======== EXTRACTED RECORDS ========
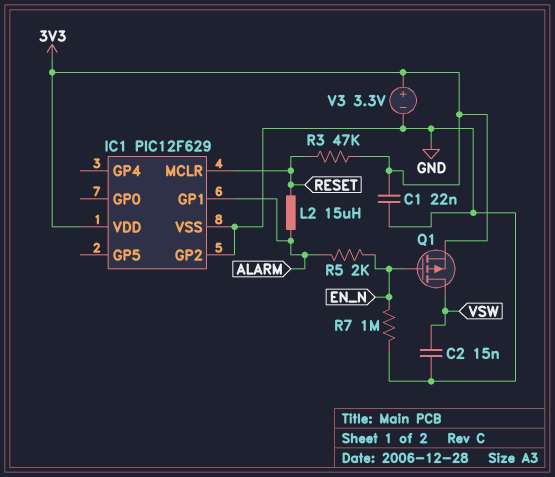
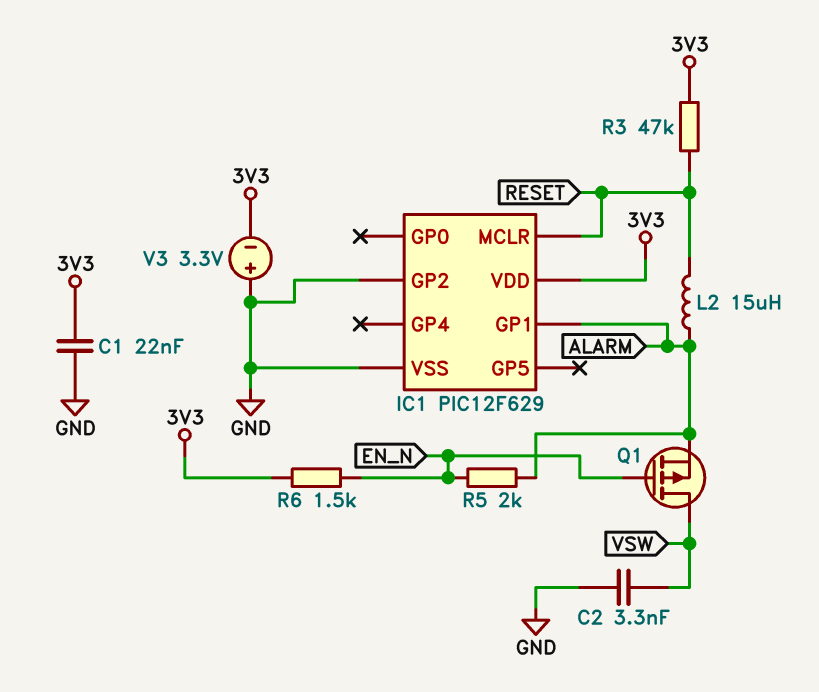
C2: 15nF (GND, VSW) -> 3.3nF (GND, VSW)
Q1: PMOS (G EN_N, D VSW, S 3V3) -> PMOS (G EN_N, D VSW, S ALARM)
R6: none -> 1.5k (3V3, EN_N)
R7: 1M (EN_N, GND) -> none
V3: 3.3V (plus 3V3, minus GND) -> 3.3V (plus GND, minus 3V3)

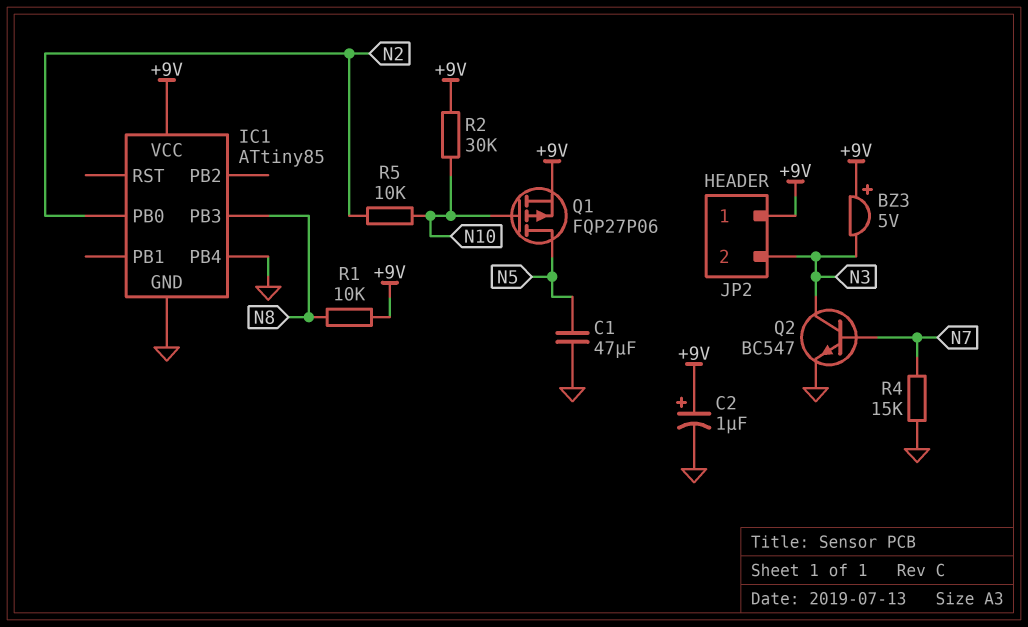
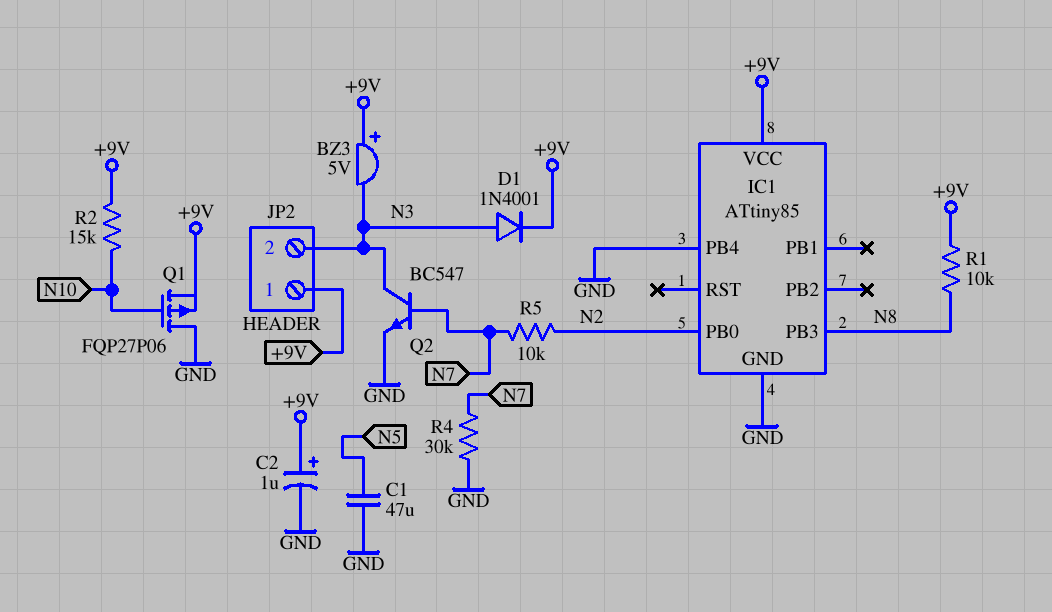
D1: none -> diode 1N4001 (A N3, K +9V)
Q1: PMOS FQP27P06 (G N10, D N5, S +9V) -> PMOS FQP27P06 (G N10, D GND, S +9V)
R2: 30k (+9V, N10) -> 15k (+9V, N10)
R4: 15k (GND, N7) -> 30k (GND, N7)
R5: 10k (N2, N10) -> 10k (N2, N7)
========
WORK REQUIRED - If an entry holds a picture, leave the picture out and repeat the rest exactly.

RESPONSE BELOW -
C2: 15nF (GND, VSW) -> 3.3nF (GND, VSW)
Q1: PMOS (G EN_N, D VSW, S 3V3) -> PMOS (G EN_N, D VSW, S ALARM)
R6: none -> 1.5k (3V3, EN_N)
R7: 1M (EN_N, GND) -> none
V3: 3.3V (plus 3V3, minus GND) -> 3.3V (plus GND, minus 3V3)

D1: none -> diode 1N4001 (A N3, K +9V)
Q1: PMOS FQP27P06 (G N10, D N5, S +9V) -> PMOS FQP27P06 (G N10, D GND, S +9V)
R2: 30k (+9V, N10) -> 15k (+9V, N10)
R4: 15k (GND, N7) -> 30k (GND, N7)
R5: 10k (N2, N10) -> 10k (N2, N7)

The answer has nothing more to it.